> **Problem to work on**:
Reproduce from the records below, with no pictures, exactly the lines between the one containing "pink ring: 0 -> 3" and the one containing "yellow toothbrush: 8 -> 6", inclusive.

(Stored items from a collection)
◇ ◇ ◇

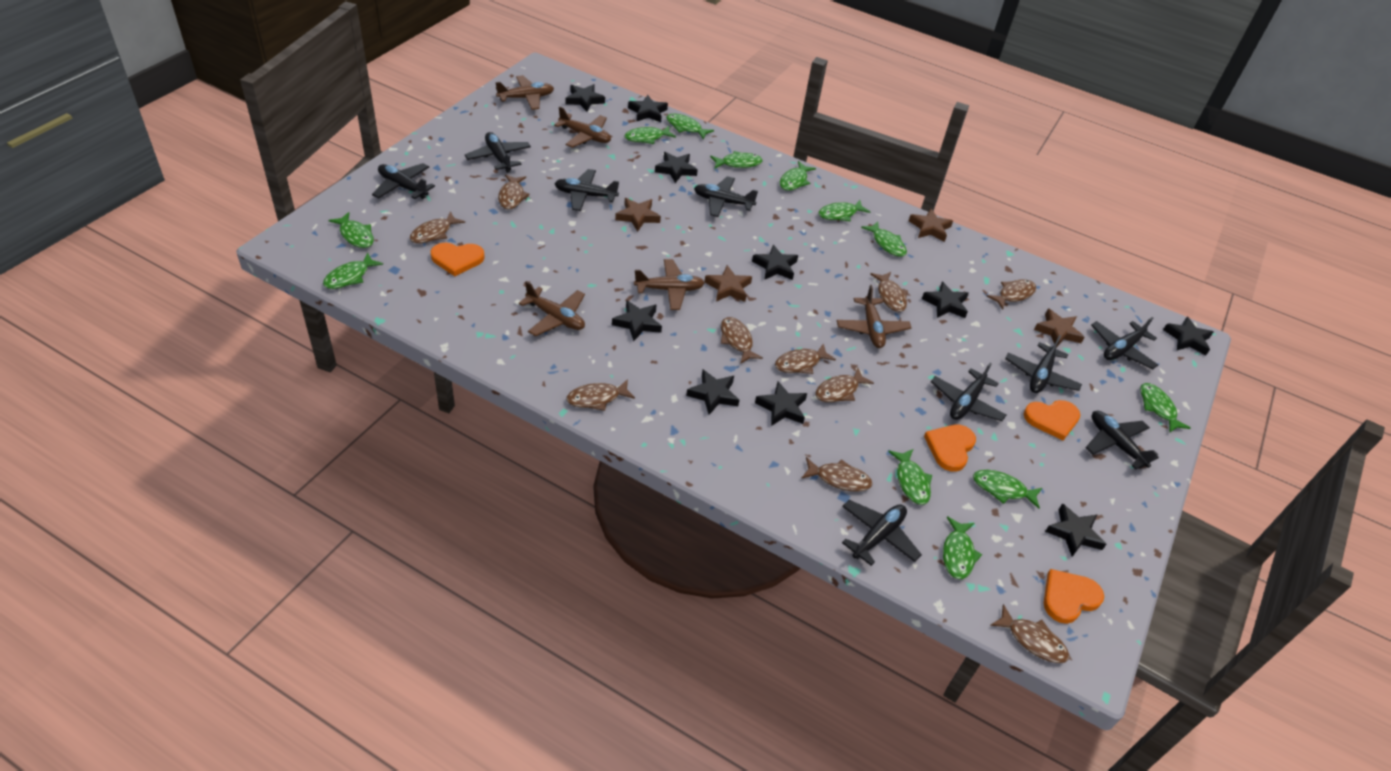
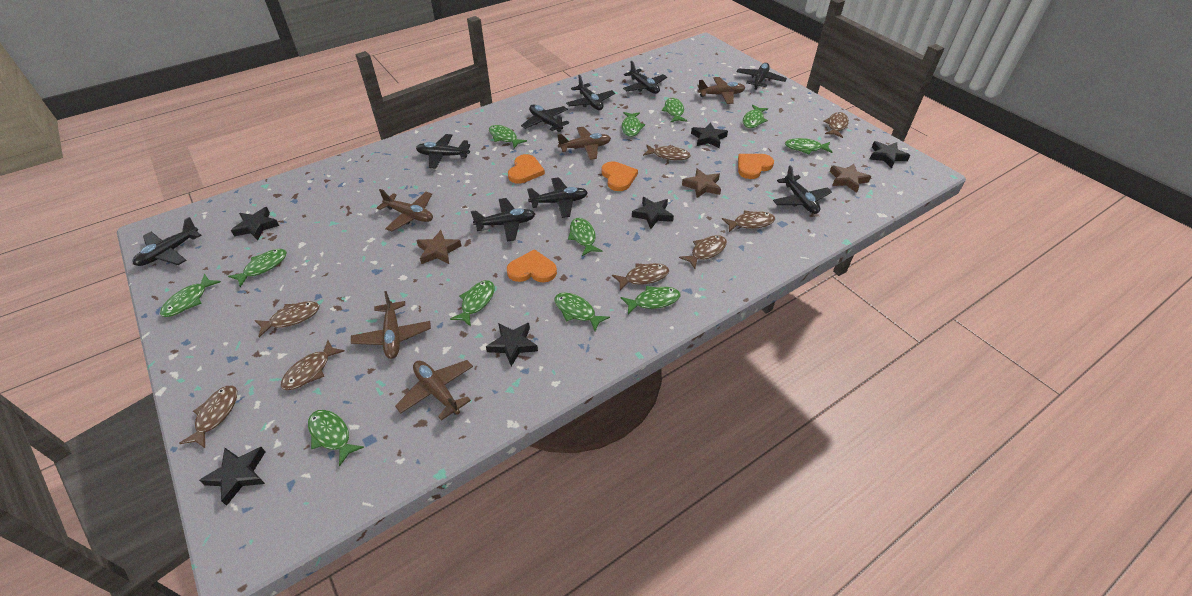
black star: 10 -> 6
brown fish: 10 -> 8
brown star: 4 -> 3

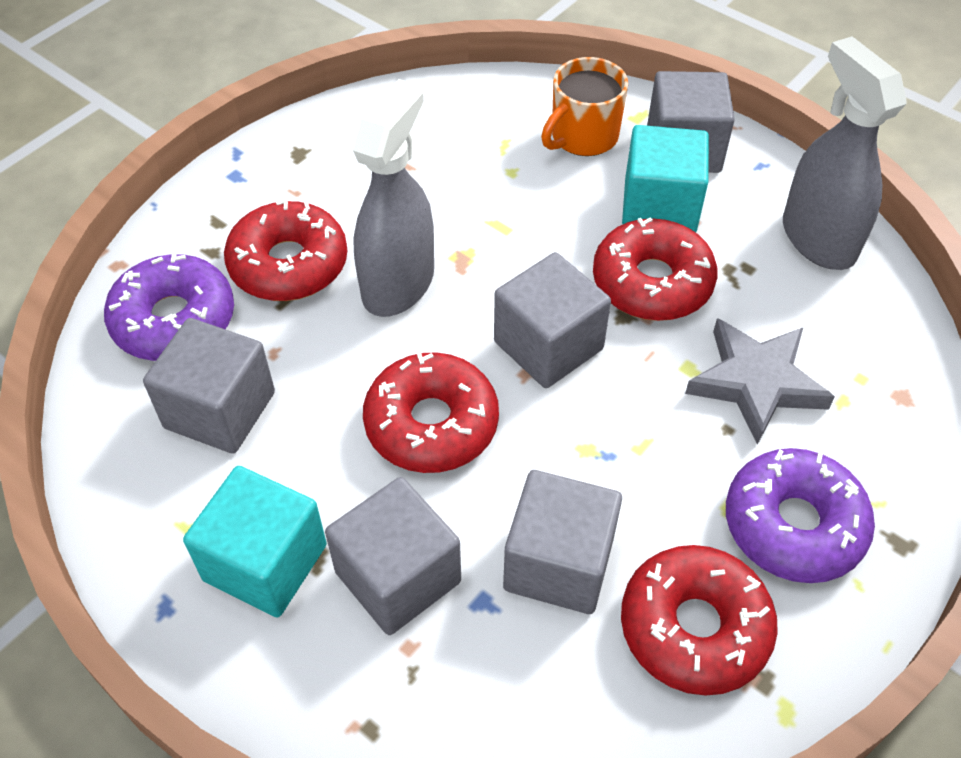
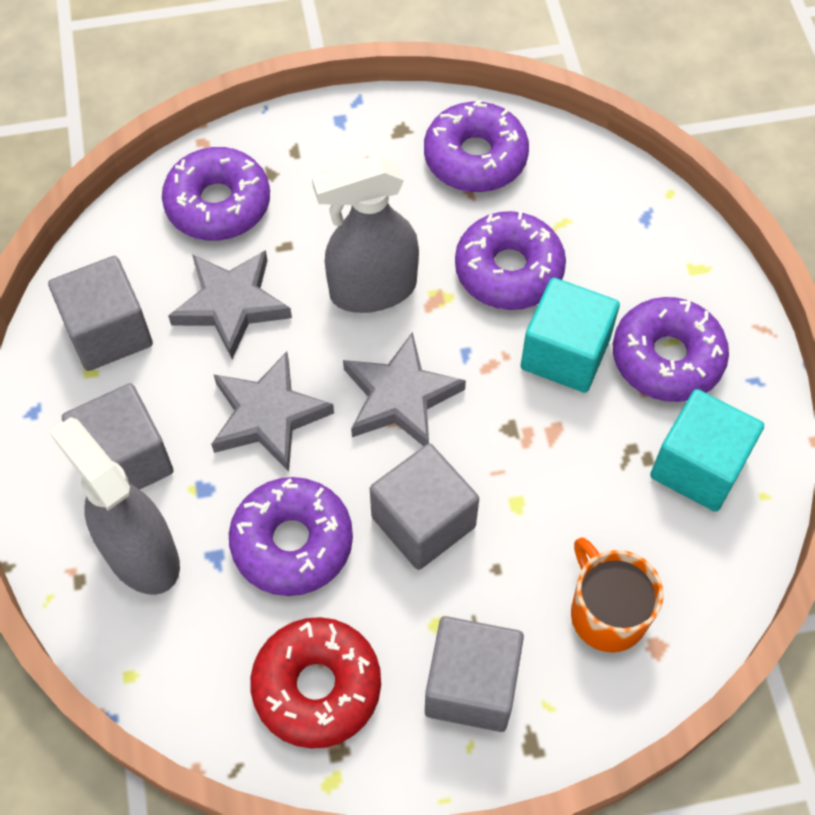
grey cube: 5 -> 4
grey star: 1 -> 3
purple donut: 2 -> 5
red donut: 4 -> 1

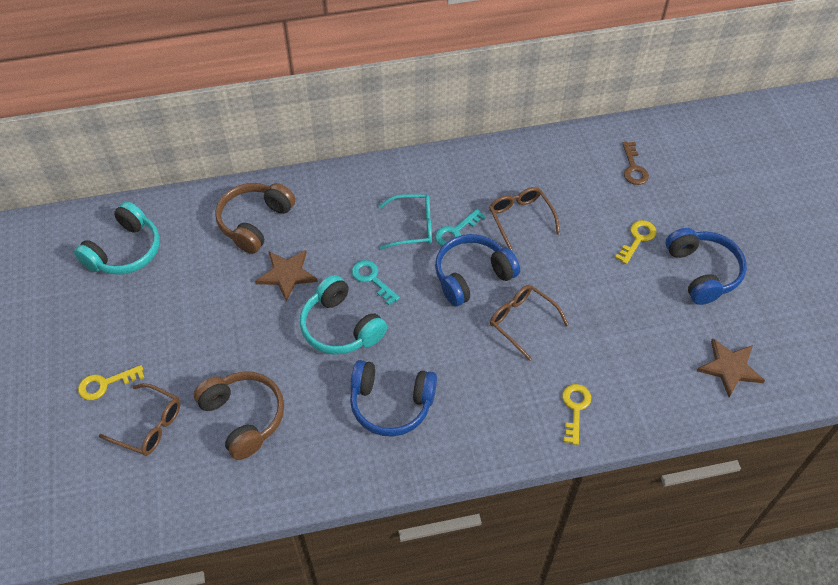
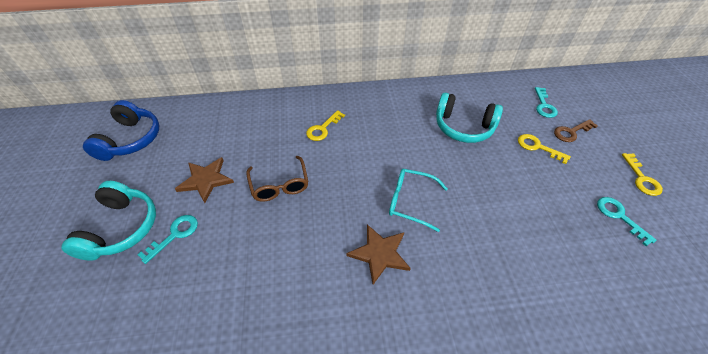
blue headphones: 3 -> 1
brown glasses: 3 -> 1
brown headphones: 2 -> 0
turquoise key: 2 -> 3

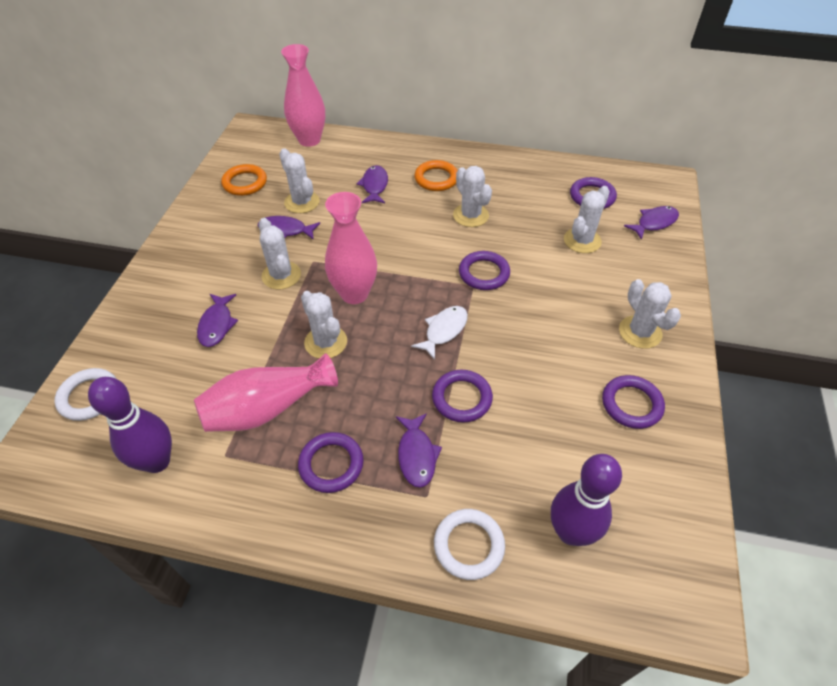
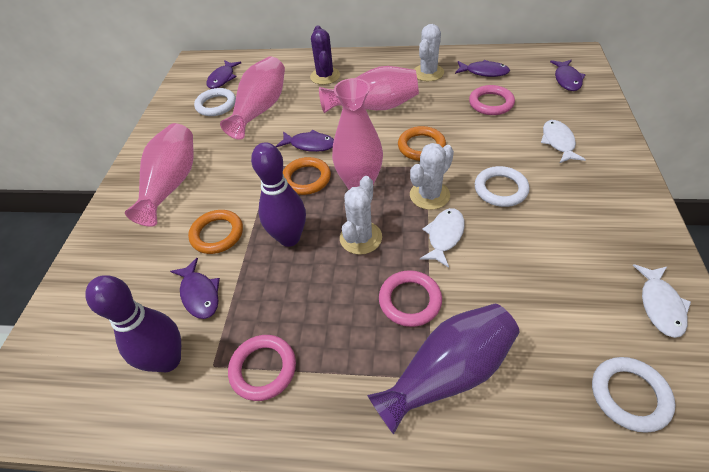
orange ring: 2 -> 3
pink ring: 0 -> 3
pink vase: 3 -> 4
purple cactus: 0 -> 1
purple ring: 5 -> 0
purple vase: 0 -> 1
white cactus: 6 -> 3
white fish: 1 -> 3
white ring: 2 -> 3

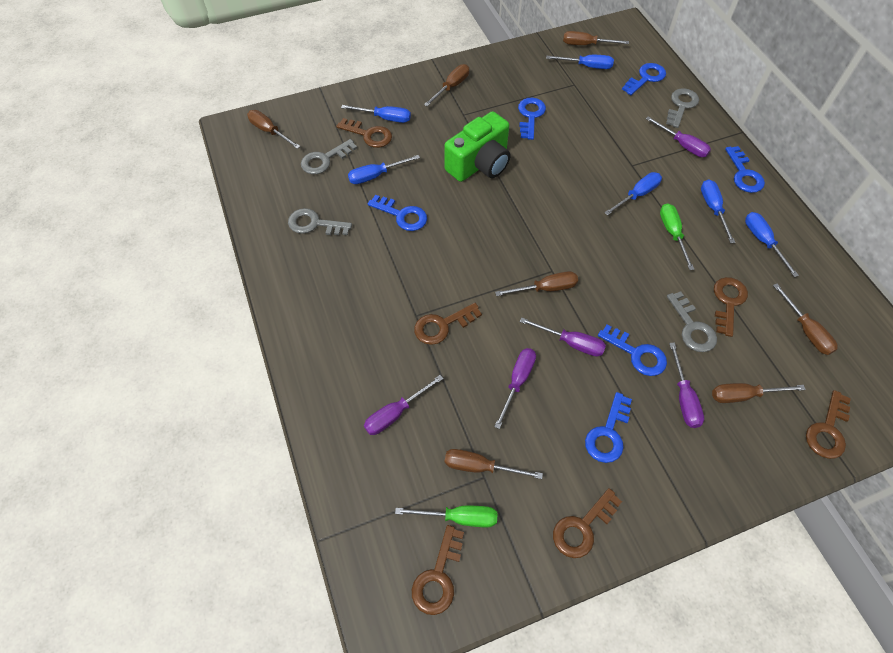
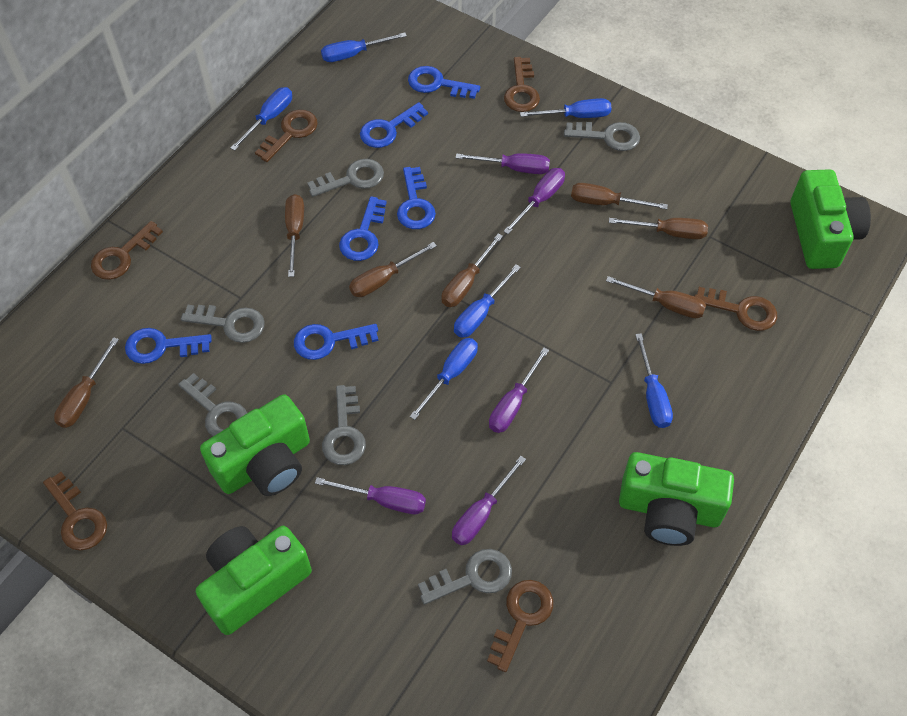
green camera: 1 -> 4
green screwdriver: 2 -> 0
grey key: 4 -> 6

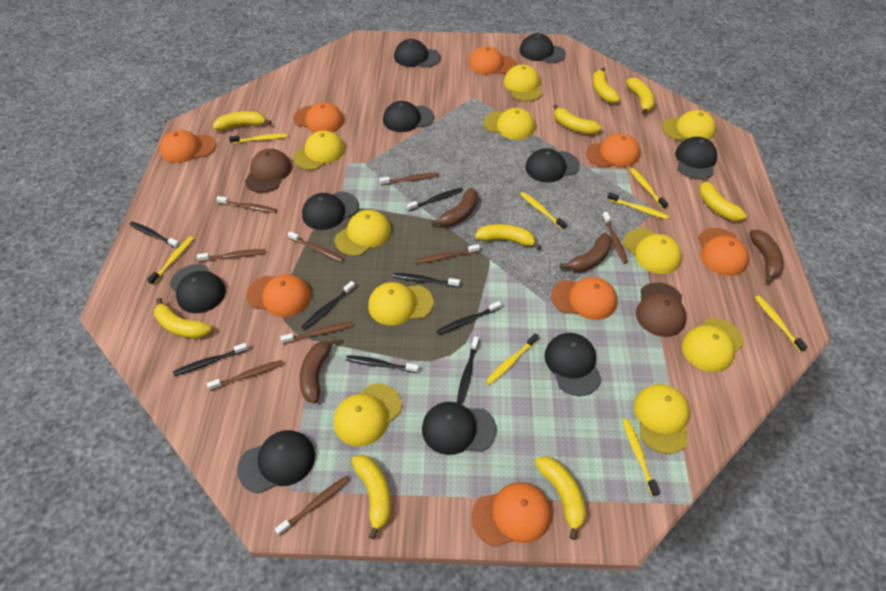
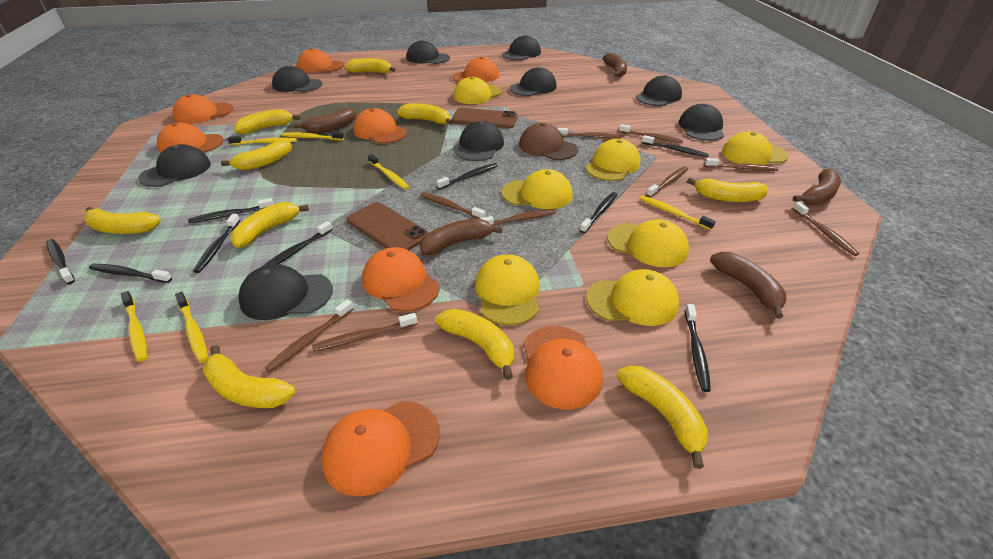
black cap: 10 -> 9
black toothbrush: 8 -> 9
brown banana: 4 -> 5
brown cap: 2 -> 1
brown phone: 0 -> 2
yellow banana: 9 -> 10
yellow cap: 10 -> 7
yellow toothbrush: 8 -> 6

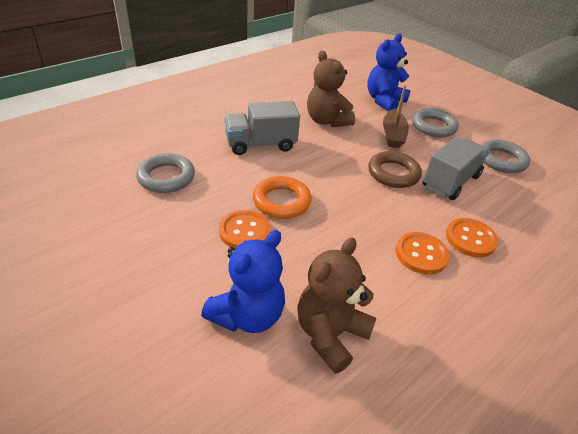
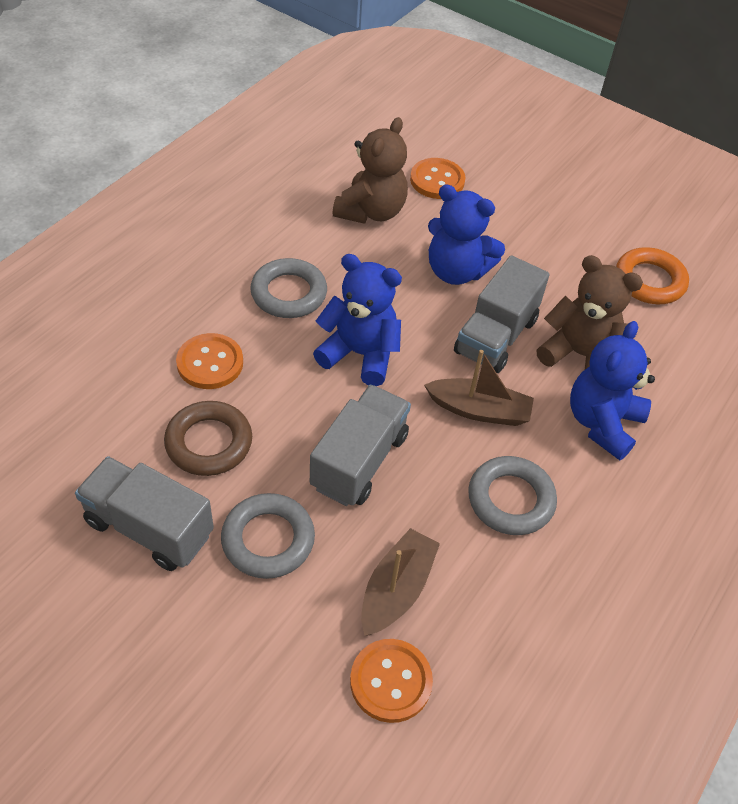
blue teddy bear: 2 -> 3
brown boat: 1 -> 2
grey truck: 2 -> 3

◇ ◇ ◇

> **Worked solution**:
pink ring: 0 -> 3
pink vase: 3 -> 4
purple cactus: 0 -> 1
purple ring: 5 -> 0
purple vase: 0 -> 1
white cactus: 6 -> 3
white fish: 1 -> 3
white ring: 2 -> 3

green camera: 1 -> 4
green screwdriver: 2 -> 0
grey key: 4 -> 6

black cap: 10 -> 9
black toothbrush: 8 -> 9
brown banana: 4 -> 5
brown cap: 2 -> 1
brown phone: 0 -> 2
yellow banana: 9 -> 10
yellow cap: 10 -> 7
yellow toothbrush: 8 -> 6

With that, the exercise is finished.